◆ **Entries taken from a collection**

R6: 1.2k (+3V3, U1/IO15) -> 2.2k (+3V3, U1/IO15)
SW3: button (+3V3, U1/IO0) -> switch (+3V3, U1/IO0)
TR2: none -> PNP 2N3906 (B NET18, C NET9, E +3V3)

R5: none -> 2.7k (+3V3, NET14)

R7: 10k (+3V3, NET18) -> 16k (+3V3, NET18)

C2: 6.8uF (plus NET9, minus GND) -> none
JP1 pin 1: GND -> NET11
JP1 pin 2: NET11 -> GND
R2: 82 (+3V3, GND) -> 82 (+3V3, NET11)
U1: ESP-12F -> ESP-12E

* * *

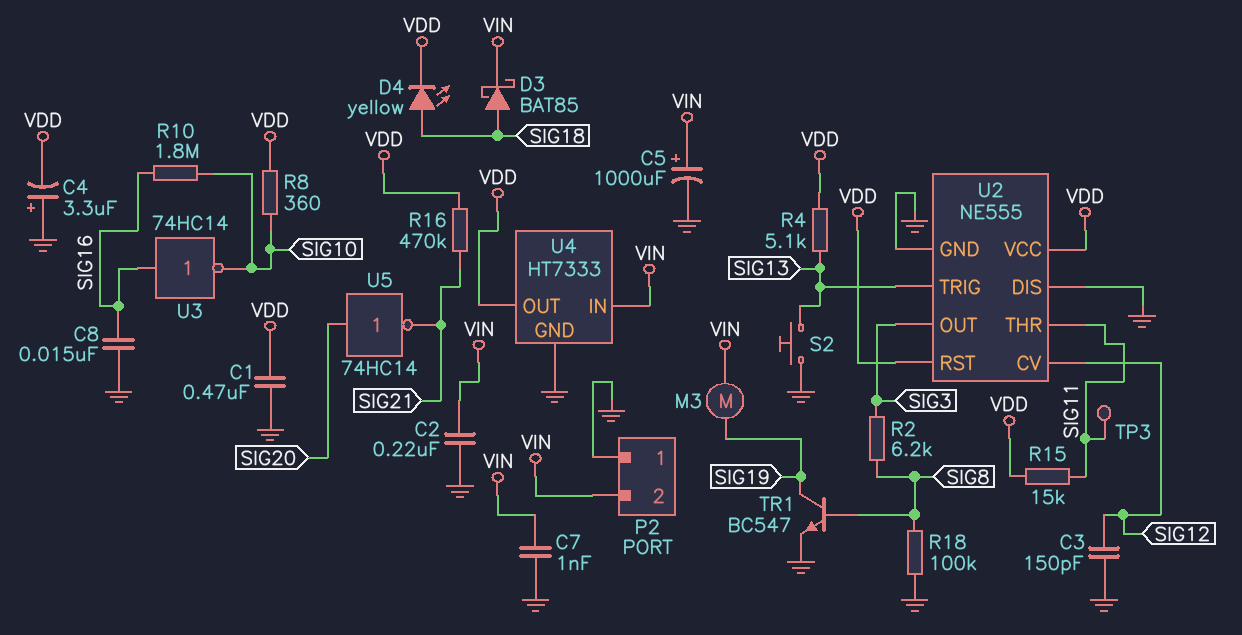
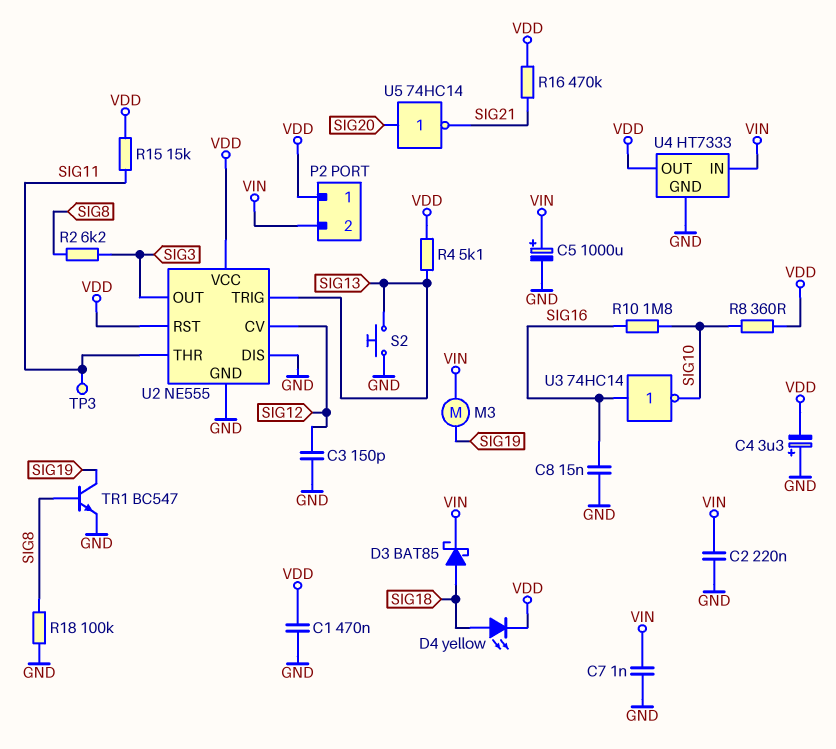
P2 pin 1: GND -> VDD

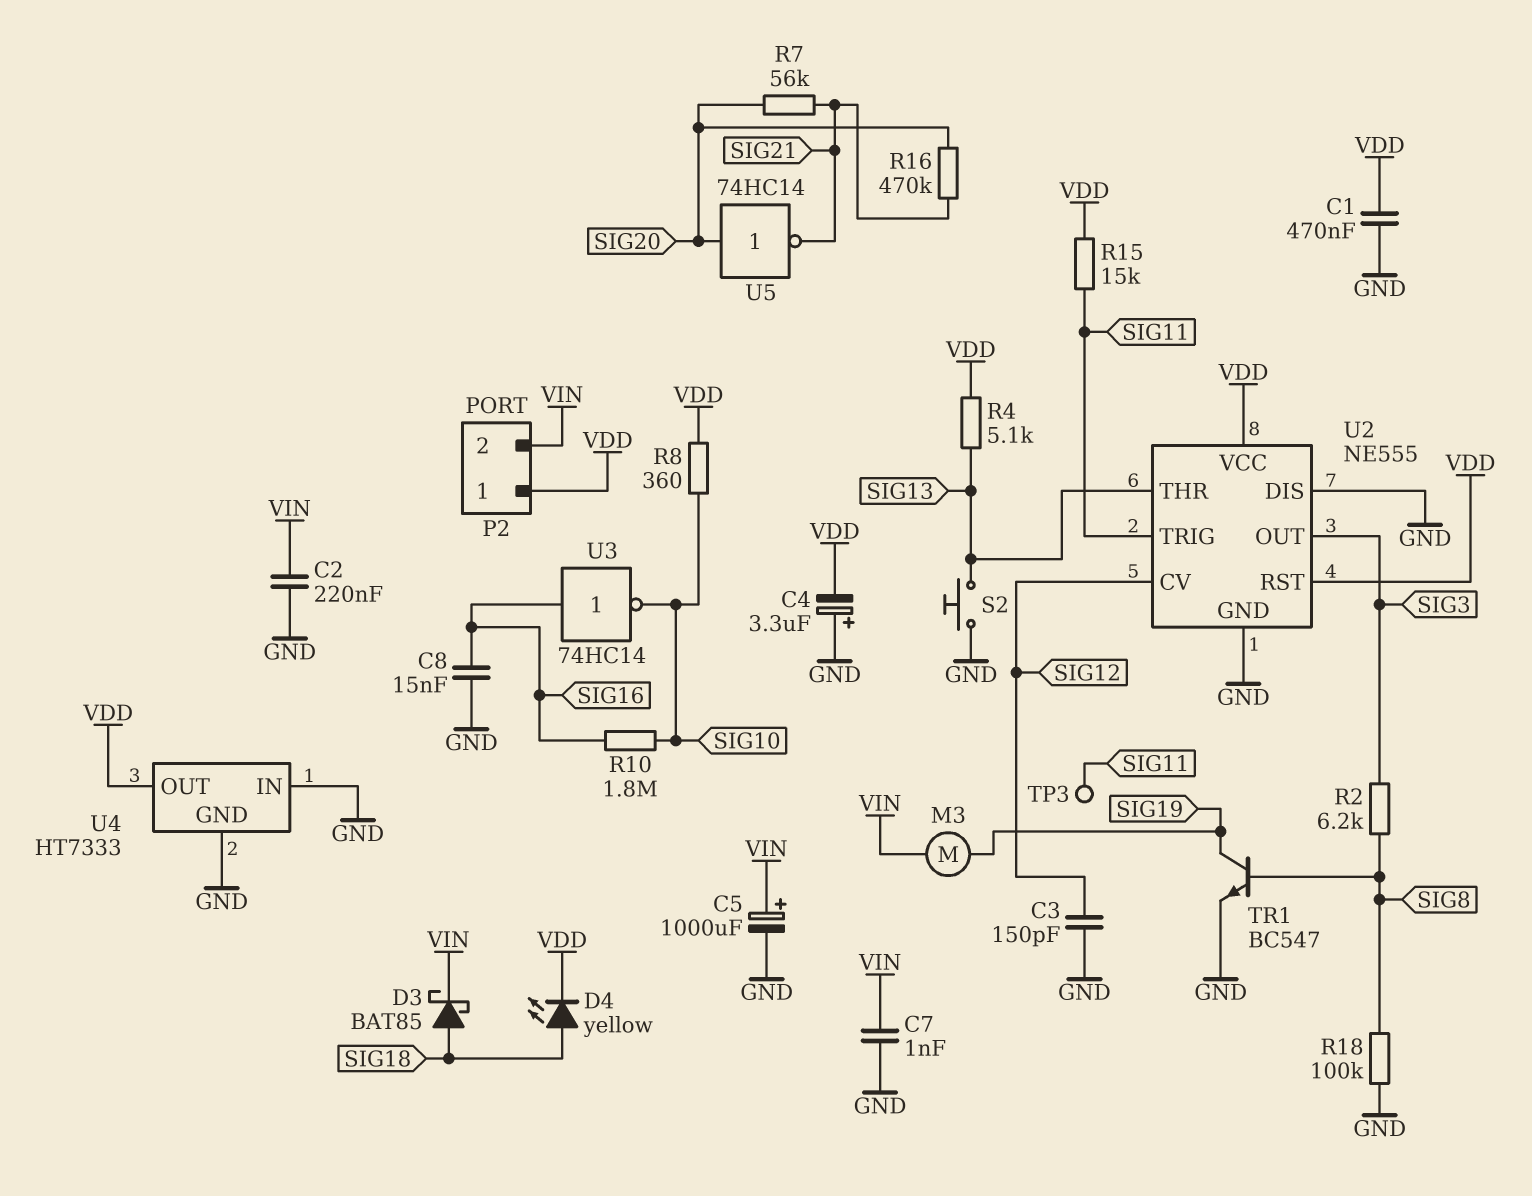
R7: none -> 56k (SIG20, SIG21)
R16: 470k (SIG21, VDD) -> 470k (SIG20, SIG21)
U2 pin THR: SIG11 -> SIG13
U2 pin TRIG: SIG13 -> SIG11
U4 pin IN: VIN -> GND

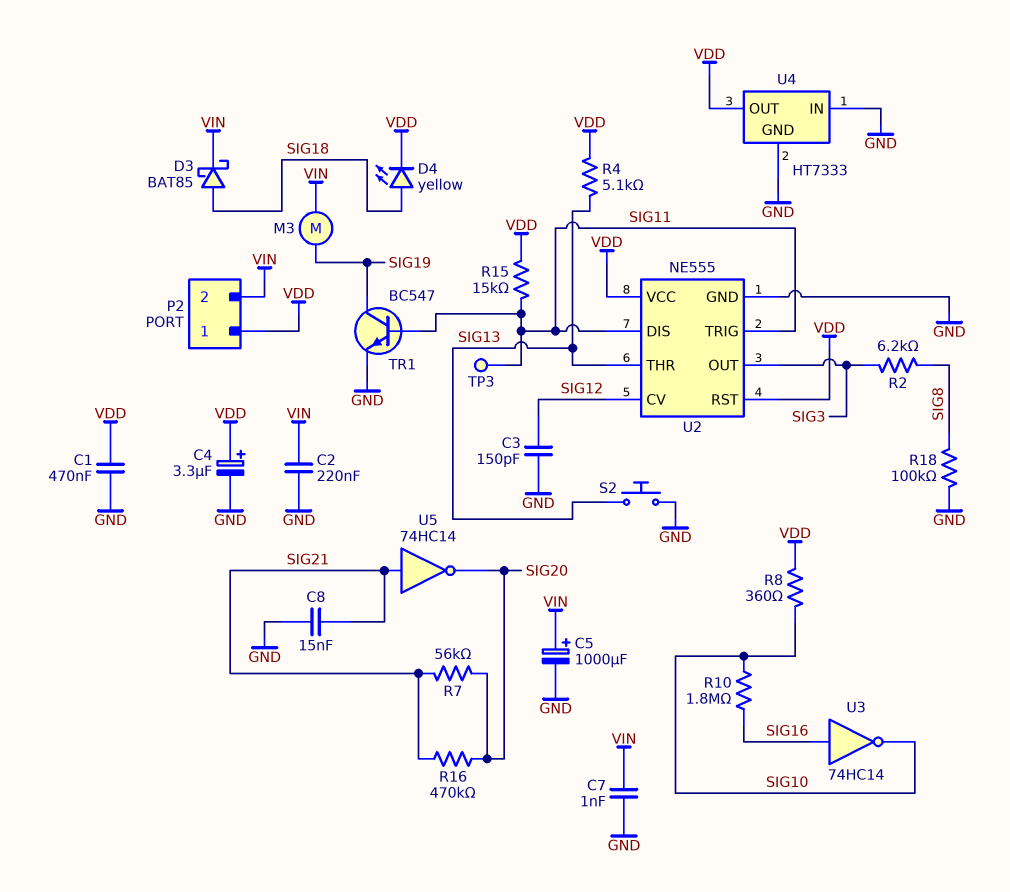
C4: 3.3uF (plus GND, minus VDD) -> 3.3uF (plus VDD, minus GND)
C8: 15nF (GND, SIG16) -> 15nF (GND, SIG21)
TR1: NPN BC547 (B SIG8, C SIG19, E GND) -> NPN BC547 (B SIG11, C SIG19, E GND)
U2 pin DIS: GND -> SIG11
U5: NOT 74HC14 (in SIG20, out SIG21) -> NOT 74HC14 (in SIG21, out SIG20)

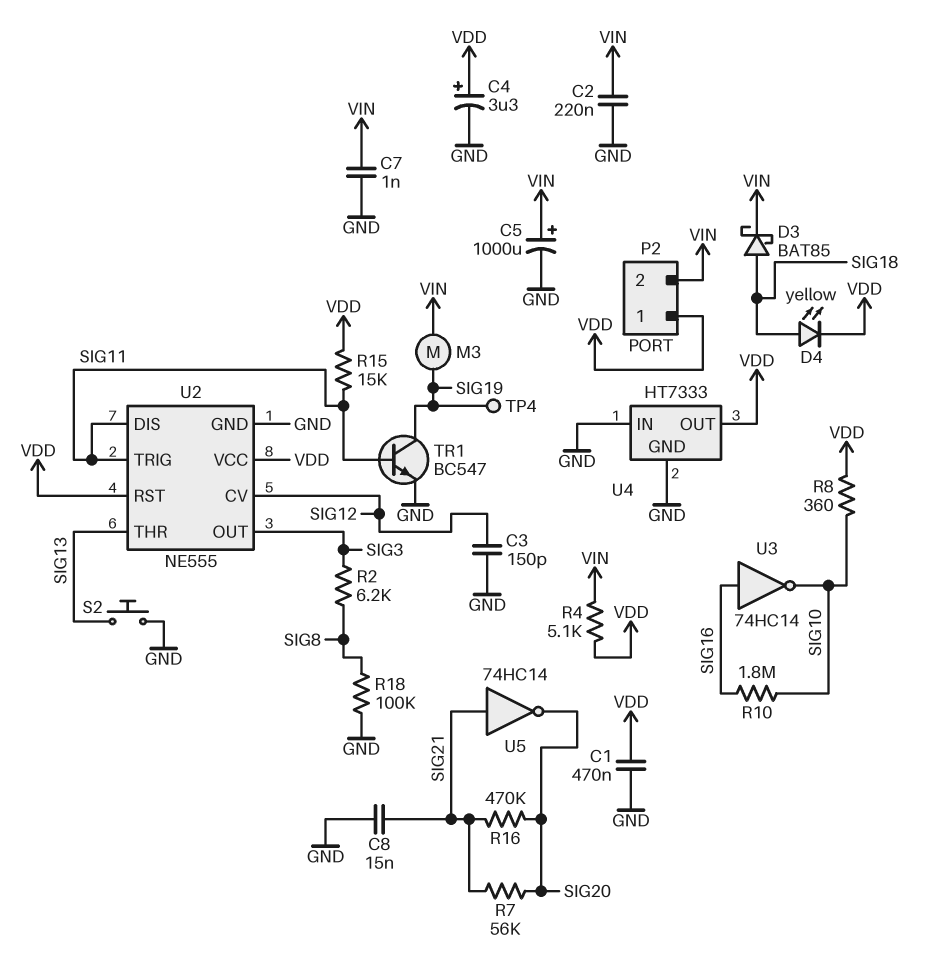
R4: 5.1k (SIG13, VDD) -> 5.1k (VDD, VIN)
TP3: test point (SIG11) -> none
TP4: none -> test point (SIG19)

==

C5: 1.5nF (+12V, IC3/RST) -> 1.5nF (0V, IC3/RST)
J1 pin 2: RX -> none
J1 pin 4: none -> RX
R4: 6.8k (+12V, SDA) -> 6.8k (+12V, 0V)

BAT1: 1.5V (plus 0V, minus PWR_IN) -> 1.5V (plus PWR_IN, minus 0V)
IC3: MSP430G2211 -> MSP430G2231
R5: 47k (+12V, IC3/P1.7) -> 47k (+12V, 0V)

◆ **TASK ITEM**
Word for word, repeat the lines above from the one with "TR1: NPN BC547" through the one with "TP4: none -> test point (SIG19)", and nothing beyond them. Omit the pictures.

◆ **RESULT OF THE TASK**
TR1: NPN BC547 (B SIG8, C SIG19, E GND) -> NPN BC547 (B SIG11, C SIG19, E GND)
U2 pin DIS: GND -> SIG11
U5: NOT 74HC14 (in SIG20, out SIG21) -> NOT 74HC14 (in SIG21, out SIG20)

R4: 5.1k (SIG13, VDD) -> 5.1k (VDD, VIN)
TP3: test point (SIG11) -> none
TP4: none -> test point (SIG19)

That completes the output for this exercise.